*** INFORMATION

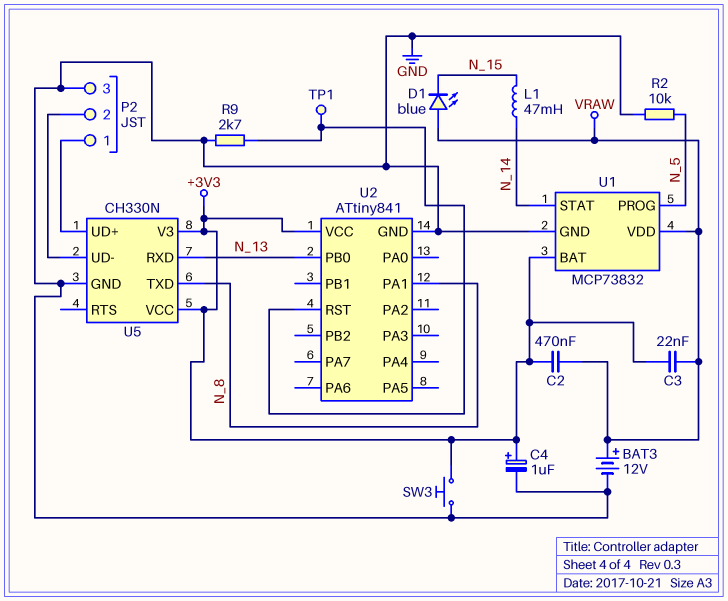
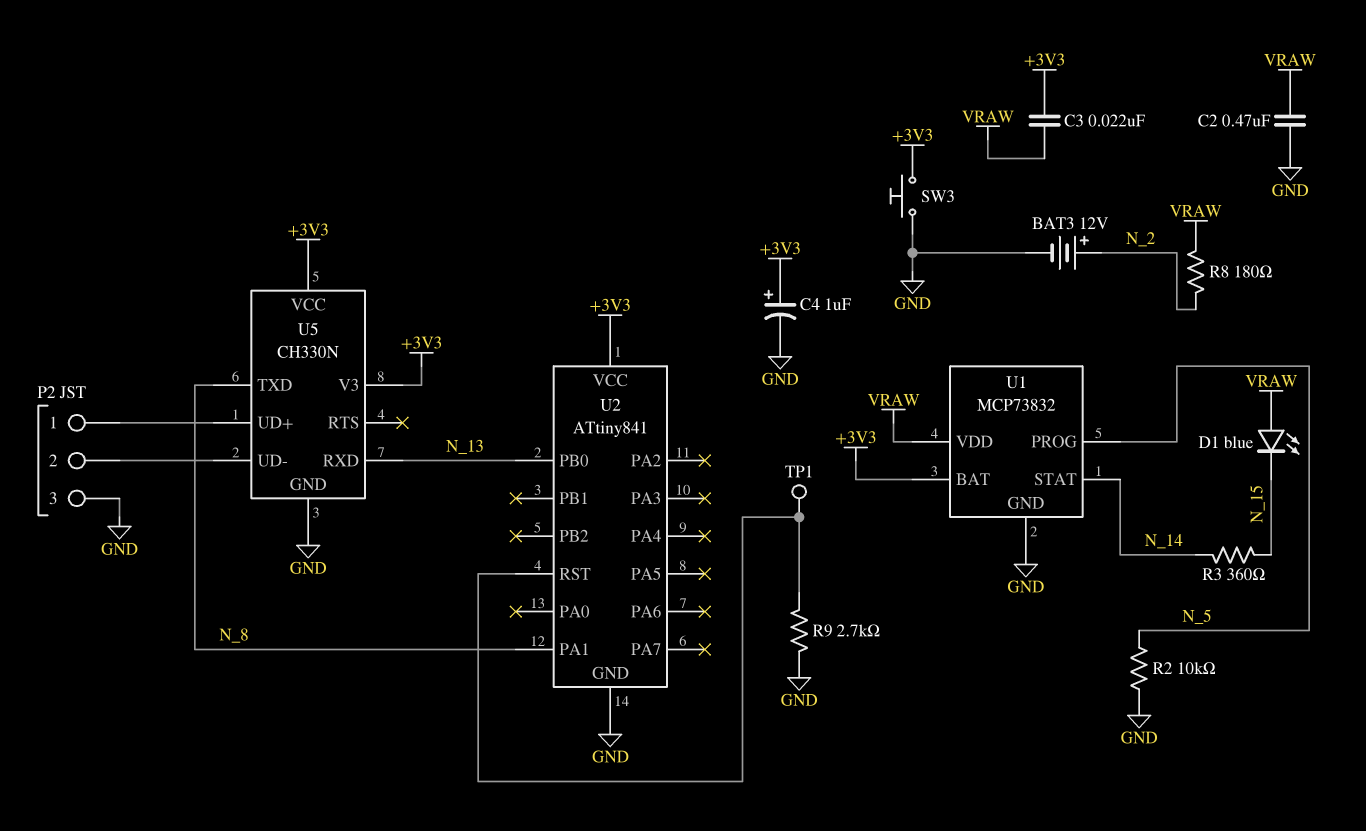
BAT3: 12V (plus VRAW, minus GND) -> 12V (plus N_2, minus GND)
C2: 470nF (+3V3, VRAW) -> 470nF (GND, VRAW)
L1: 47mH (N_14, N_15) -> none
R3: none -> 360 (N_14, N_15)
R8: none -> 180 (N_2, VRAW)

******

Print the complete listing exactly as it stands, without its pictures.

(EXERCISE RESULT):
BAT3: 12V (plus VRAW, minus GND) -> 12V (plus N_2, minus GND)
C2: 470nF (+3V3, VRAW) -> 470nF (GND, VRAW)
L1: 47mH (N_14, N_15) -> none
R3: none -> 360 (N_14, N_15)
R8: none -> 180 (N_2, VRAW)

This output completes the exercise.